(PROVIDED DATA begins)

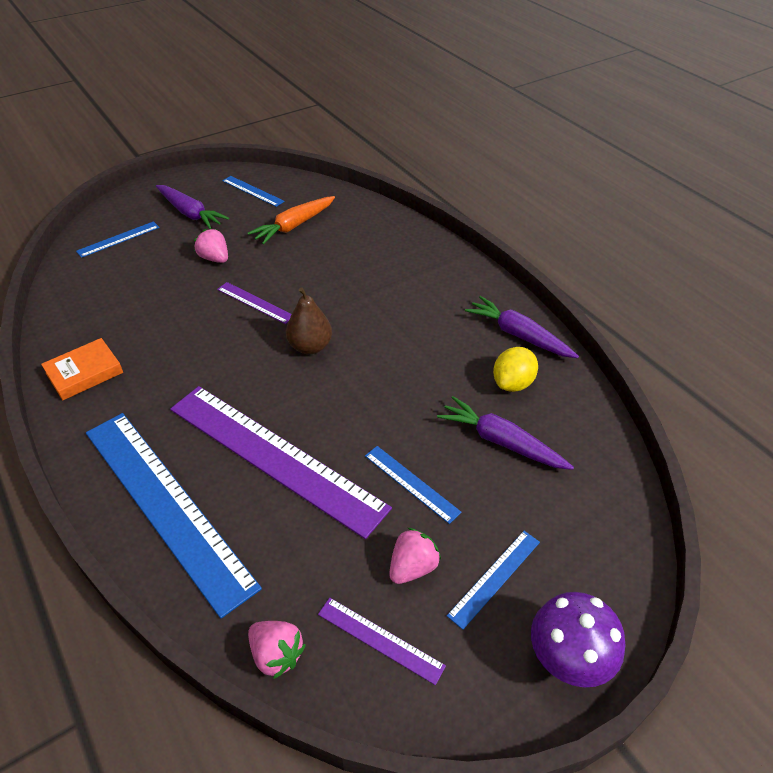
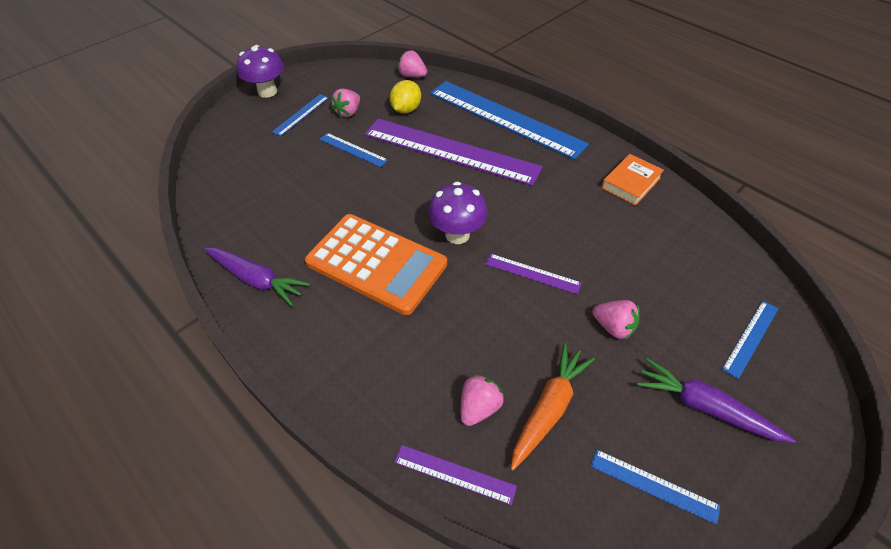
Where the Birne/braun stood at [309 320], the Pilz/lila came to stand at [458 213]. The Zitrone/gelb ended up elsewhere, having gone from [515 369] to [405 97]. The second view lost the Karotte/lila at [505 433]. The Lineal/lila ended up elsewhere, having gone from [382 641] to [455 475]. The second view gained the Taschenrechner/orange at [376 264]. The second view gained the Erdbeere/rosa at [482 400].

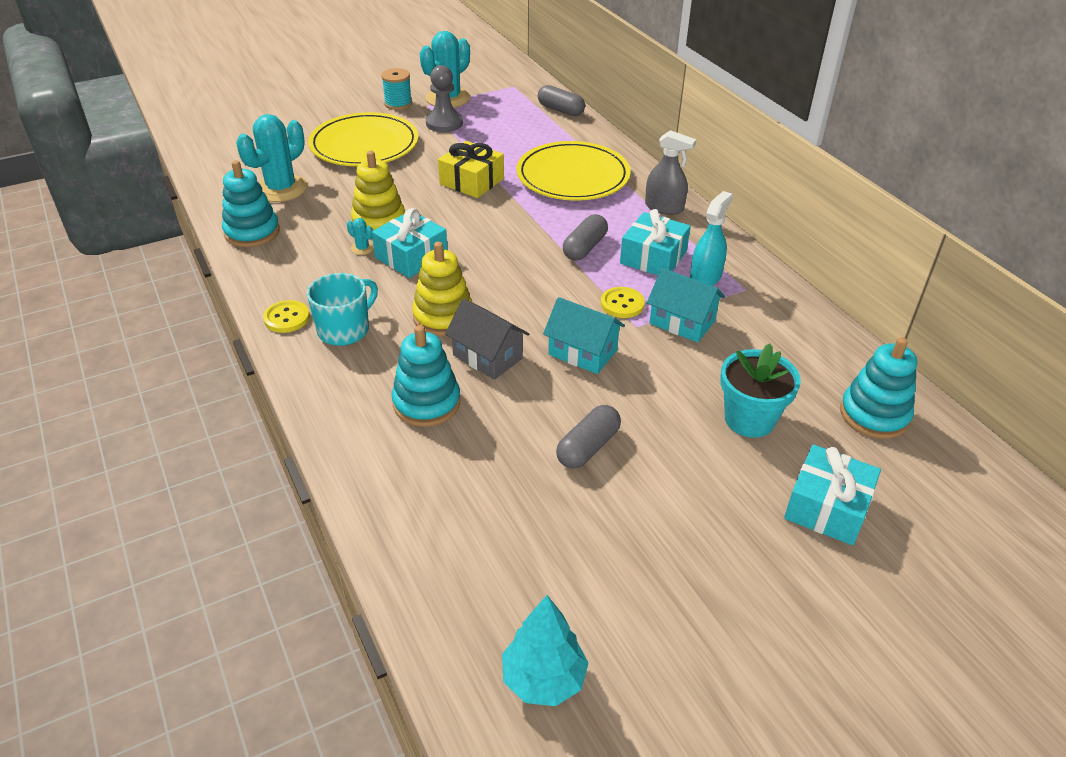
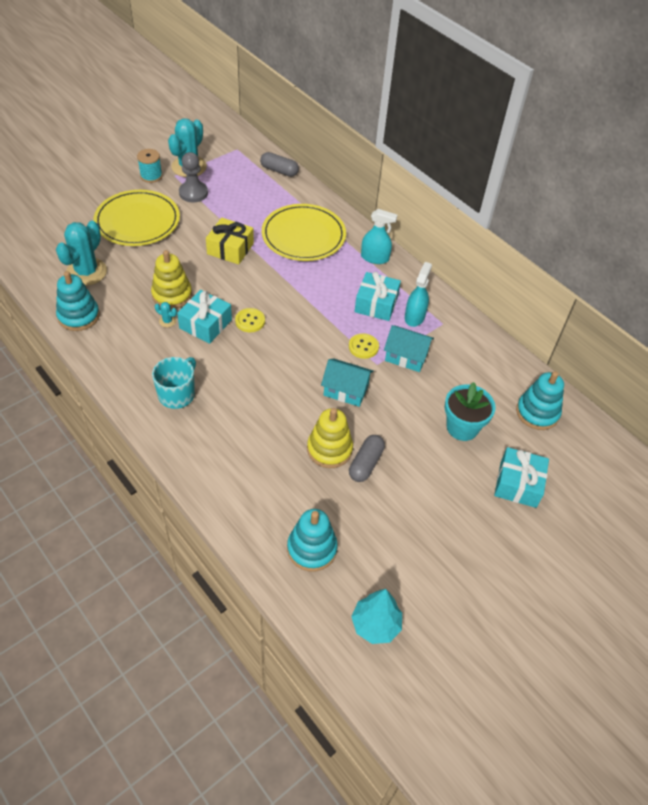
What was the Sprühflasche/grau at [670 172] turned into the Sprühflasche/türkis at [379 236]. The second view lost the Kapsel/grau at [585 237]. The Stapelspielzeug/gelb ended up elsewhere, having gone from [442 289] to [330 438]. The second view lost the Haus/grau at [487 339]. The Knopf/gelb ended up elsewhere, having gone from [286 316] to [250 320]. The Stapelspielzeug/türkis ended up elsewhere, having gone from [426 376] to [312 540].

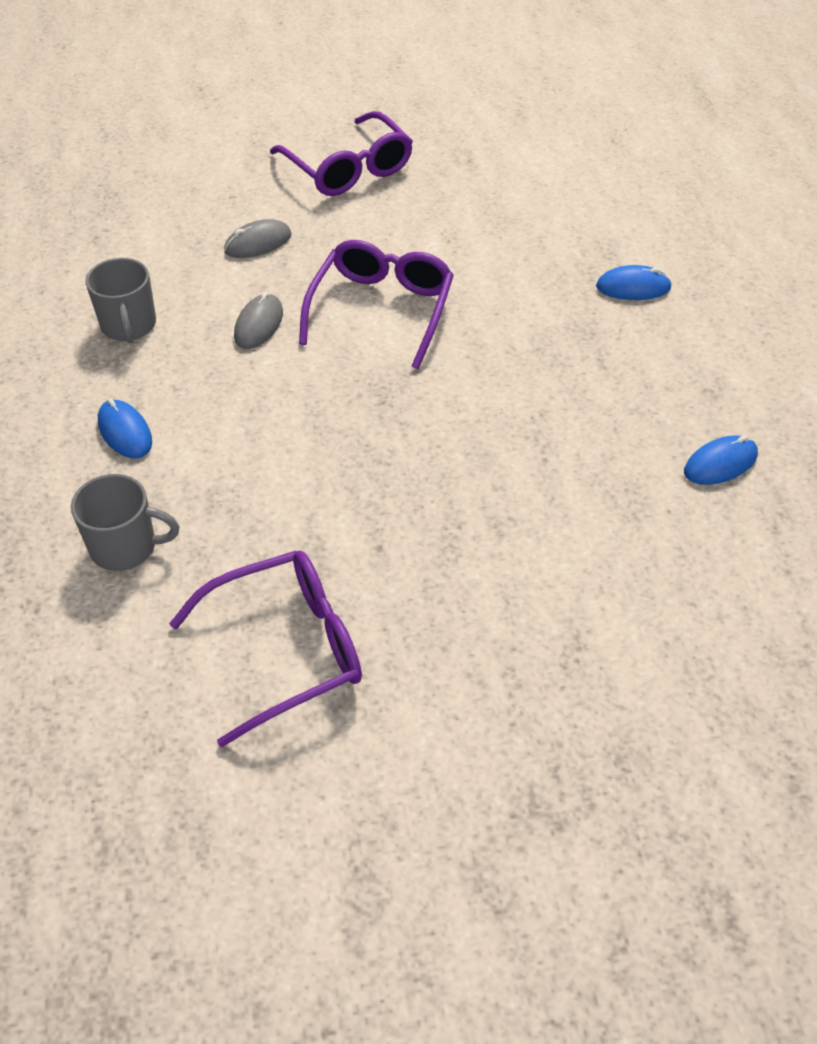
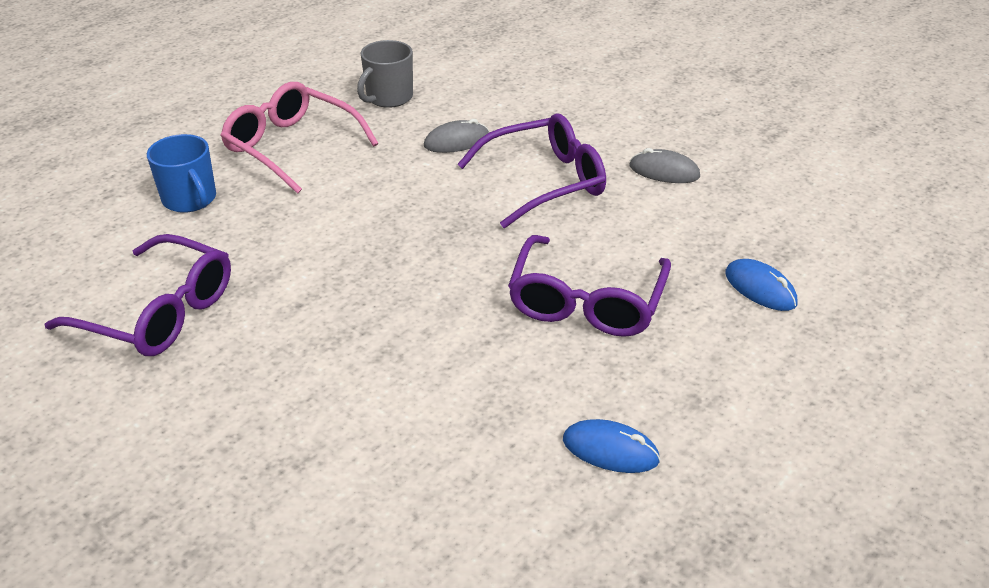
The Brille/lila ended up elsewhere, having gone from [341 153] to [589 286]. The Computermaus/grau ended up elsewhere, having gone from [258 238] to [665 165]. Where the Computermaus/blau stood at [125 429], the Brille/rosa came to stand at [299 138]. What was the Tasse/grau at [125 522] turned into the Tasse/blau at [181 173].

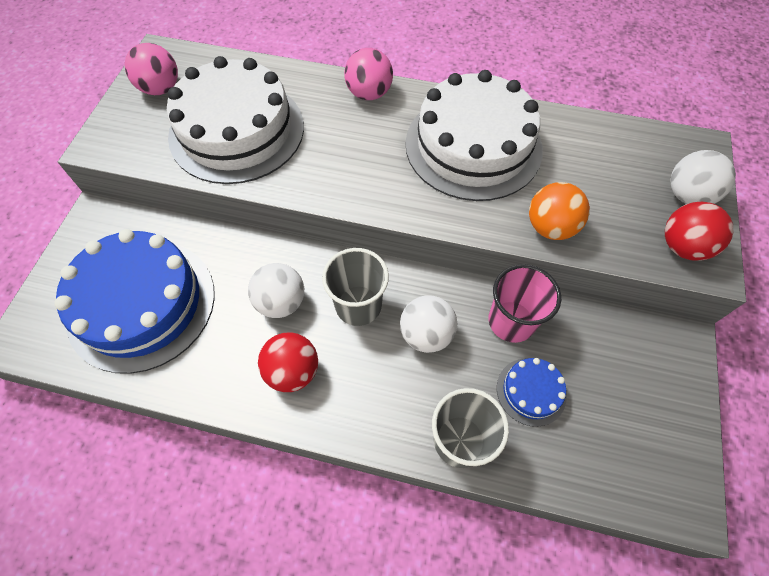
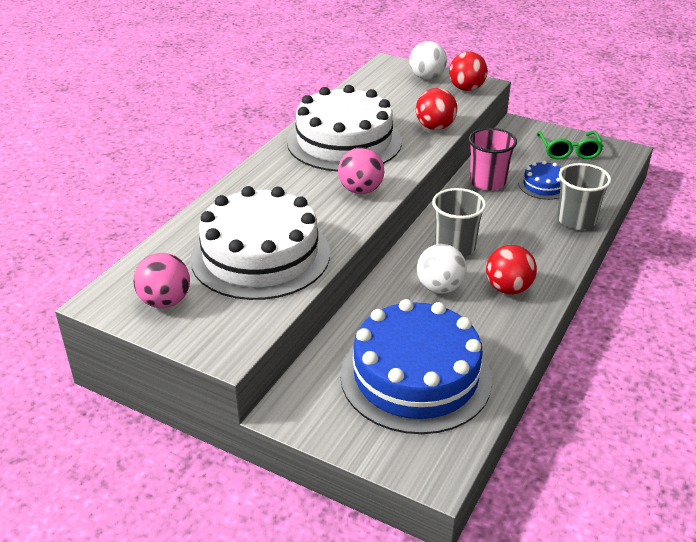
The Ball/rosa ended up elsewhere, having gone from [368 74] to [361 170]. What was the Ball/orange at [559 211] turned into the Ball/rot at [436 109]. The second view lost the Ball/weiß at [429 324]. The second view gained the Brille/grün at [570 145].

(PROVIDED DATA ends)

▶ _TASK_
Everything in the material above should be reproduced exactly, except the pictures.

▶ _SOLUTION FOR THIS PROBLEM_
Where the Birne/braun stood at [309 320], the Pilz/lila came to stand at [458 213]. The Zitrone/gelb ended up elsewhere, having gone from [515 369] to [405 97]. The second view lost the Karotte/lila at [505 433]. The Lineal/lila ended up elsewhere, having gone from [382 641] to [455 475]. The second view gained the Taschenrechner/orange at [376 264]. The second view gained the Erdbeere/rosa at [482 400].

What was the Sprühflasche/grau at [670 172] turned into the Sprühflasche/türkis at [379 236]. The second view lost the Kapsel/grau at [585 237]. The Stapelspielzeug/gelb ended up elsewhere, having gone from [442 289] to [330 438]. The second view lost the Haus/grau at [487 339]. The Knopf/gelb ended up elsewhere, having gone from [286 316] to [250 320]. The Stapelspielzeug/türkis ended up elsewhere, having gone from [426 376] to [312 540].

The Brille/lila ended up elsewhere, having gone from [341 153] to [589 286]. The Computermaus/grau ended up elsewhere, having gone from [258 238] to [665 165]. Where the Computermaus/blau stood at [125 429], the Brille/rosa came to stand at [299 138]. What was the Tasse/grau at [125 522] turned into the Tasse/blau at [181 173].

The Ball/rosa ended up elsewhere, having gone from [368 74] to [361 170]. What was the Ball/orange at [559 211] turned into the Ball/rot at [436 109]. The second view lost the Ball/weiß at [429 324]. The second view gained the Brille/grün at [570 145].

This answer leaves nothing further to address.